Problem requirements: Without adding or dropping anything, copy the entries below.

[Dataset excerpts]
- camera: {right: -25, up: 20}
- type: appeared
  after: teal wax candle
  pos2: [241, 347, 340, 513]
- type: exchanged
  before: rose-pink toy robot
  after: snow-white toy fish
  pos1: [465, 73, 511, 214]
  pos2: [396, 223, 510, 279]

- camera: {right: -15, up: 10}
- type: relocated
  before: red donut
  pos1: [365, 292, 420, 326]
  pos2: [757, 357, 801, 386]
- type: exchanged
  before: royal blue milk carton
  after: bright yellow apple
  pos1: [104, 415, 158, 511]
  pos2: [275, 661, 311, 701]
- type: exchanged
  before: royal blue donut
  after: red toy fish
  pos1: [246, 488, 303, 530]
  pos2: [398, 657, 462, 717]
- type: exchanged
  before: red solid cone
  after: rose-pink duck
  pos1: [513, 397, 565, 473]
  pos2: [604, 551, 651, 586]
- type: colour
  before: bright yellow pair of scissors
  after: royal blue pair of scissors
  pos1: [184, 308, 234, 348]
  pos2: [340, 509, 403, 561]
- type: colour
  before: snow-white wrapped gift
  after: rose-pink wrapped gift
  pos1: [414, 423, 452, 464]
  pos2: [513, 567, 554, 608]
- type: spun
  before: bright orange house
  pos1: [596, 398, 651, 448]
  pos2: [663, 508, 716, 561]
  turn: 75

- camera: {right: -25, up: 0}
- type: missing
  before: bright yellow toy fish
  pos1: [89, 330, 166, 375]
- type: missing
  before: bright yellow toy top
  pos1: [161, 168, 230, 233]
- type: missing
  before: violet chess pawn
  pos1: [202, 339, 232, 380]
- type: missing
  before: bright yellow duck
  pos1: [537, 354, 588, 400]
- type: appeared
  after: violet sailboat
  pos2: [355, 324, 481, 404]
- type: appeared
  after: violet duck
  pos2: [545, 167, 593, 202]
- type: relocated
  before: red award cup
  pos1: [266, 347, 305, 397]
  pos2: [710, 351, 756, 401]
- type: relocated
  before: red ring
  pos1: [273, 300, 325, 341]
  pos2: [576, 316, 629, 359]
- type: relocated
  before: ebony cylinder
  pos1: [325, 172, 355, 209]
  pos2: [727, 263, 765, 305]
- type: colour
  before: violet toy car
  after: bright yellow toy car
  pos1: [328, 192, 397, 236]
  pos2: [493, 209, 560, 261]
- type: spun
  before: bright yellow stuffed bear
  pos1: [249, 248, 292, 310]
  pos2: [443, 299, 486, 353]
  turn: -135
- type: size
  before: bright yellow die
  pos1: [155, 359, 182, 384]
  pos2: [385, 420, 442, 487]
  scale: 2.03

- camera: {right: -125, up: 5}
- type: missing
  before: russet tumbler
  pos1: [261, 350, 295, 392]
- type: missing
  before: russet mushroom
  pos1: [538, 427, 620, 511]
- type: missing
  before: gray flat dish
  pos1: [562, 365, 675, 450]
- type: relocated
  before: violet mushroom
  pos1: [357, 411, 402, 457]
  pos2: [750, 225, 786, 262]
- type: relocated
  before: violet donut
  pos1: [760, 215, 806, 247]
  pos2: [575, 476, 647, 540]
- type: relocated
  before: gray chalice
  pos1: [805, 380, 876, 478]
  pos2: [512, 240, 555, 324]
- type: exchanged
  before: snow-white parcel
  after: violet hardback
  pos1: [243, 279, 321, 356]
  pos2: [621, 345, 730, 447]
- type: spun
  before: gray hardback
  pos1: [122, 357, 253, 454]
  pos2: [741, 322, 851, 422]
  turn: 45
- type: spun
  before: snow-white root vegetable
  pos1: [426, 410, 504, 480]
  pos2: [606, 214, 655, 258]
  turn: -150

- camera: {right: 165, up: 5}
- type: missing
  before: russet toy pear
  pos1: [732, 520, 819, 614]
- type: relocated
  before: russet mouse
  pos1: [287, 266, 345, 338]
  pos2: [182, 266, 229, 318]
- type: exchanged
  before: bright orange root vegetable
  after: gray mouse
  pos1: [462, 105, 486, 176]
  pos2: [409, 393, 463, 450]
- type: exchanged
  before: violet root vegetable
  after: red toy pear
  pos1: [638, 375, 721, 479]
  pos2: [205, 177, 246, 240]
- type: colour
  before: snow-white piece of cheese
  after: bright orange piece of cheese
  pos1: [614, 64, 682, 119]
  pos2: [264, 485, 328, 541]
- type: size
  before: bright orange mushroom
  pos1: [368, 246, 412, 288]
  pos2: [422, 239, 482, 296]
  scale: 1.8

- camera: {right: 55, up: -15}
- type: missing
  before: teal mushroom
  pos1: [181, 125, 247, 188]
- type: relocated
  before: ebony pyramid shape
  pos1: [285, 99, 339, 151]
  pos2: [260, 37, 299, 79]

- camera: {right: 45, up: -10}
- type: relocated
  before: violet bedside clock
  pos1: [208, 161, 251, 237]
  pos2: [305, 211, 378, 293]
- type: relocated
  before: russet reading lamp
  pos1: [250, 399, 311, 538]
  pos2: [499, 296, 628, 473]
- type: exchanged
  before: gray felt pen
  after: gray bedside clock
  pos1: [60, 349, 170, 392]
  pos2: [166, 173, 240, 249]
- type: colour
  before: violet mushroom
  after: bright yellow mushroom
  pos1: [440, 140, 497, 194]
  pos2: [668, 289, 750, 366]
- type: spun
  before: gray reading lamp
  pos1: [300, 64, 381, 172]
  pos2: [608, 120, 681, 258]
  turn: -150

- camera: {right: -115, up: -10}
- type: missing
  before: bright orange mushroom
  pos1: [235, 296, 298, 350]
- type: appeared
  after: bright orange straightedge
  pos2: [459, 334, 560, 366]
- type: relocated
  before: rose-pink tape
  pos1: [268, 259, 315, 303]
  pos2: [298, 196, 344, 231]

Completed task:
- camera: {right: -25, up: 20}
- type: appeared
  after: teal wax candle
  pos2: [241, 347, 340, 513]
- type: exchanged
  before: rose-pink toy robot
  after: snow-white toy fish
  pos1: [465, 73, 511, 214]
  pos2: [396, 223, 510, 279]

- camera: {right: -15, up: 10}
- type: relocated
  before: red donut
  pos1: [365, 292, 420, 326]
  pos2: [757, 357, 801, 386]
- type: exchanged
  before: royal blue milk carton
  after: bright yellow apple
  pos1: [104, 415, 158, 511]
  pos2: [275, 661, 311, 701]
- type: exchanged
  before: royal blue donut
  after: red toy fish
  pos1: [246, 488, 303, 530]
  pos2: [398, 657, 462, 717]
- type: exchanged
  before: red solid cone
  after: rose-pink duck
  pos1: [513, 397, 565, 473]
  pos2: [604, 551, 651, 586]
- type: colour
  before: bright yellow pair of scissors
  after: royal blue pair of scissors
  pos1: [184, 308, 234, 348]
  pos2: [340, 509, 403, 561]
- type: colour
  before: snow-white wrapped gift
  after: rose-pink wrapped gift
  pos1: [414, 423, 452, 464]
  pos2: [513, 567, 554, 608]
- type: spun
  before: bright orange house
  pos1: [596, 398, 651, 448]
  pos2: [663, 508, 716, 561]
  turn: 75

- camera: {right: -25, up: 0}
- type: missing
  before: bright yellow toy fish
  pos1: [89, 330, 166, 375]
- type: missing
  before: bright yellow toy top
  pos1: [161, 168, 230, 233]
- type: missing
  before: violet chess pawn
  pos1: [202, 339, 232, 380]
- type: missing
  before: bright yellow duck
  pos1: [537, 354, 588, 400]
- type: appeared
  after: violet sailboat
  pos2: [355, 324, 481, 404]
- type: appeared
  after: violet duck
  pos2: [545, 167, 593, 202]
- type: relocated
  before: red award cup
  pos1: [266, 347, 305, 397]
  pos2: [710, 351, 756, 401]
- type: relocated
  before: red ring
  pos1: [273, 300, 325, 341]
  pos2: [576, 316, 629, 359]
- type: relocated
  before: ebony cylinder
  pos1: [325, 172, 355, 209]
  pos2: [727, 263, 765, 305]
- type: colour
  before: violet toy car
  after: bright yellow toy car
  pos1: [328, 192, 397, 236]
  pos2: [493, 209, 560, 261]
- type: spun
  before: bright yellow stuffed bear
  pos1: [249, 248, 292, 310]
  pos2: [443, 299, 486, 353]
  turn: -135
- type: size
  before: bright yellow die
  pos1: [155, 359, 182, 384]
  pos2: [385, 420, 442, 487]
  scale: 2.03

- camera: {right: -125, up: 5}
- type: missing
  before: russet tumbler
  pos1: [261, 350, 295, 392]
- type: missing
  before: russet mushroom
  pos1: [538, 427, 620, 511]
- type: missing
  before: gray flat dish
  pos1: [562, 365, 675, 450]
- type: relocated
  before: violet mushroom
  pos1: [357, 411, 402, 457]
  pos2: [750, 225, 786, 262]
- type: relocated
  before: violet donut
  pos1: [760, 215, 806, 247]
  pos2: [575, 476, 647, 540]
- type: relocated
  before: gray chalice
  pos1: [805, 380, 876, 478]
  pos2: [512, 240, 555, 324]
- type: exchanged
  before: snow-white parcel
  after: violet hardback
  pos1: [243, 279, 321, 356]
  pos2: [621, 345, 730, 447]
- type: spun
  before: gray hardback
  pos1: [122, 357, 253, 454]
  pos2: [741, 322, 851, 422]
  turn: 45
- type: spun
  before: snow-white root vegetable
  pos1: [426, 410, 504, 480]
  pos2: [606, 214, 655, 258]
  turn: -150

- camera: {right: 165, up: 5}
- type: missing
  before: russet toy pear
  pos1: [732, 520, 819, 614]
- type: relocated
  before: russet mouse
  pos1: [287, 266, 345, 338]
  pos2: [182, 266, 229, 318]
- type: exchanged
  before: bright orange root vegetable
  after: gray mouse
  pos1: [462, 105, 486, 176]
  pos2: [409, 393, 463, 450]
- type: exchanged
  before: violet root vegetable
  after: red toy pear
  pos1: [638, 375, 721, 479]
  pos2: [205, 177, 246, 240]
- type: colour
  before: snow-white piece of cheese
  after: bright orange piece of cheese
  pos1: [614, 64, 682, 119]
  pos2: [264, 485, 328, 541]
- type: size
  before: bright orange mushroom
  pos1: [368, 246, 412, 288]
  pos2: [422, 239, 482, 296]
  scale: 1.8

- camera: {right: 55, up: -15}
- type: missing
  before: teal mushroom
  pos1: [181, 125, 247, 188]
- type: relocated
  before: ebony pyramid shape
  pos1: [285, 99, 339, 151]
  pos2: [260, 37, 299, 79]

- camera: {right: 45, up: -10}
- type: relocated
  before: violet bedside clock
  pos1: [208, 161, 251, 237]
  pos2: [305, 211, 378, 293]
- type: relocated
  before: russet reading lamp
  pos1: [250, 399, 311, 538]
  pos2: [499, 296, 628, 473]
- type: exchanged
  before: gray felt pen
  after: gray bedside clock
  pos1: [60, 349, 170, 392]
  pos2: [166, 173, 240, 249]
- type: colour
  before: violet mushroom
  after: bright yellow mushroom
  pos1: [440, 140, 497, 194]
  pos2: [668, 289, 750, 366]
- type: spun
  before: gray reading lamp
  pos1: [300, 64, 381, 172]
  pos2: [608, 120, 681, 258]
  turn: -150

- camera: {right: -115, up: -10}
- type: missing
  before: bright orange mushroom
  pos1: [235, 296, 298, 350]
- type: appeared
  after: bright orange straightedge
  pos2: [459, 334, 560, 366]
- type: relocated
  before: rose-pink tape
  pos1: [268, 259, 315, 303]
  pos2: [298, 196, 344, 231]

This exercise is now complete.